WHAT IS REQUIRED ▸ Only those lines running from the start of the listing below through the line that holds "HALL pin OUT: D0 -> D1" are to be written out, exactly and in full.

DATA EXTRACT ▸
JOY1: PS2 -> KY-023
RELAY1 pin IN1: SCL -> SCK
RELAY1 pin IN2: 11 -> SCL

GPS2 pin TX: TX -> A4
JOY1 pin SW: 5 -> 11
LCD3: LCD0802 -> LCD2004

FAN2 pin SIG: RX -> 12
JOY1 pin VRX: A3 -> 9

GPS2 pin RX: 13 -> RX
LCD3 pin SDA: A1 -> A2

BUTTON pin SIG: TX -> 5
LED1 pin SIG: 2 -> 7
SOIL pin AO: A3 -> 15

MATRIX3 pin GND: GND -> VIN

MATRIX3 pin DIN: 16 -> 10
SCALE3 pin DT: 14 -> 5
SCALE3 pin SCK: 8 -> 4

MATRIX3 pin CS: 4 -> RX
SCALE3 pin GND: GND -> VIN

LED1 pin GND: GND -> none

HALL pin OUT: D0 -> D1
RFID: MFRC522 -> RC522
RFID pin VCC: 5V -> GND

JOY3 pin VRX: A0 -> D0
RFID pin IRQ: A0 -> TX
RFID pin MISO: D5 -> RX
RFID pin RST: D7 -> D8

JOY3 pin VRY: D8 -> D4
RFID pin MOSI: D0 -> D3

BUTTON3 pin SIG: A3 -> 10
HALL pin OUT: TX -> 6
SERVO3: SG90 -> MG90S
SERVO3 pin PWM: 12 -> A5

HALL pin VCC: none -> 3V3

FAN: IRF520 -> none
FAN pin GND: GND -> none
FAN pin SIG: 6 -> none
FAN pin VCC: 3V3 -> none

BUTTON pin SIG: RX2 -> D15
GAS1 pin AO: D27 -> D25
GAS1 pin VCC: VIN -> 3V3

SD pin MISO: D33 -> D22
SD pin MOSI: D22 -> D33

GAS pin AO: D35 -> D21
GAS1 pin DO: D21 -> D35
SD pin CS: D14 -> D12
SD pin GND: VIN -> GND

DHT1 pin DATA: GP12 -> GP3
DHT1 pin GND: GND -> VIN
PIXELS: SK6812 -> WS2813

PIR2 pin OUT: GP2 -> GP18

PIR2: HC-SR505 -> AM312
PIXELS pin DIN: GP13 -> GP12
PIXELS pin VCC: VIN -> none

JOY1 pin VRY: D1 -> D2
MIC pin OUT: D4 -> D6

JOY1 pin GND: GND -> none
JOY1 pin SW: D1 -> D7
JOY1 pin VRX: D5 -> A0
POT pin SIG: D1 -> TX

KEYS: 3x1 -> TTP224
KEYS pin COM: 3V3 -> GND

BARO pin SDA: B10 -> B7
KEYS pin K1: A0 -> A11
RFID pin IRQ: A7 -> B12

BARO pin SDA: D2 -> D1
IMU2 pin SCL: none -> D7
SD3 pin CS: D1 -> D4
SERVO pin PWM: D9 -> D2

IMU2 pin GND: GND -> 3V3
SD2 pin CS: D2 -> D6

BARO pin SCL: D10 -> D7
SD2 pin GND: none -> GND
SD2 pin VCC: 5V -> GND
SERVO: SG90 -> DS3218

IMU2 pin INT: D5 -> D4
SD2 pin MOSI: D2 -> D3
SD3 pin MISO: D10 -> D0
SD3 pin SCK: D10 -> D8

EXERCISE OUTPUT ▸
JOY1: PS2 -> KY-023
RELAY1 pin IN1: SCL -> SCK
RELAY1 pin IN2: 11 -> SCL

GPS2 pin TX: TX -> A4
JOY1 pin SW: 5 -> 11
LCD3: LCD0802 -> LCD2004

FAN2 pin SIG: RX -> 12
JOY1 pin VRX: A3 -> 9

GPS2 pin RX: 13 -> RX
LCD3 pin SDA: A1 -> A2

BUTTON pin SIG: TX -> 5
LED1 pin SIG: 2 -> 7
SOIL pin AO: A3 -> 15

MATRIX3 pin GND: GND -> VIN

MATRIX3 pin DIN: 16 -> 10
SCALE3 pin DT: 14 -> 5
SCALE3 pin SCK: 8 -> 4

MATRIX3 pin CS: 4 -> RX
SCALE3 pin GND: GND -> VIN

LED1 pin GND: GND -> none

HALL pin OUT: D0 -> D1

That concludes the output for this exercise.